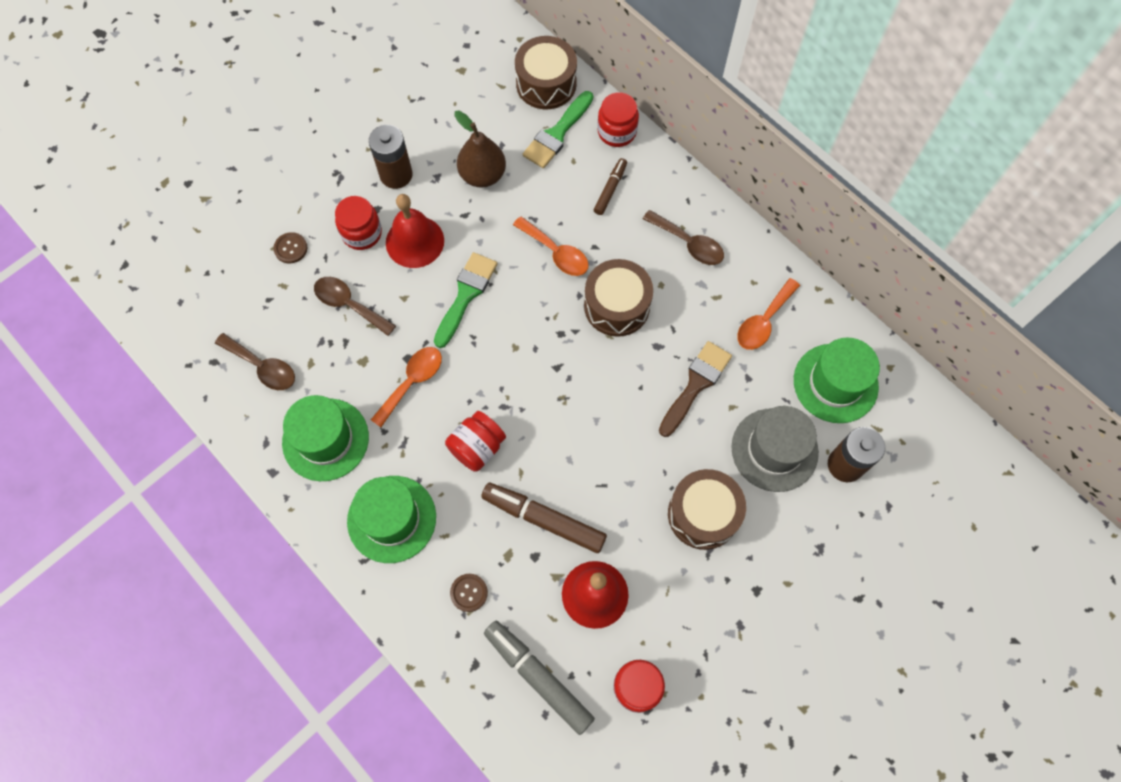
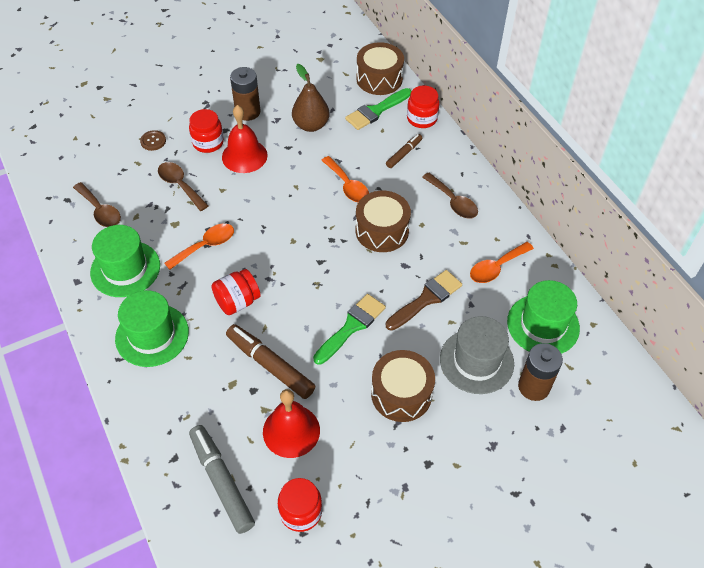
camera: 15 degrees right, 15 degrees down
(466, 295) = (269, 198): green brush -> green brush (351, 326)
(469, 593) = (190, 403): brown button -> none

•••••

[Problem requirements]
Please return the material above unchanged, with every picture removed.

[Task result]
camera: 15 degrees right, 15 degrees down
(466, 295) = (269, 198): green brush -> green brush (351, 326)
(469, 593) = (190, 403): brown button -> none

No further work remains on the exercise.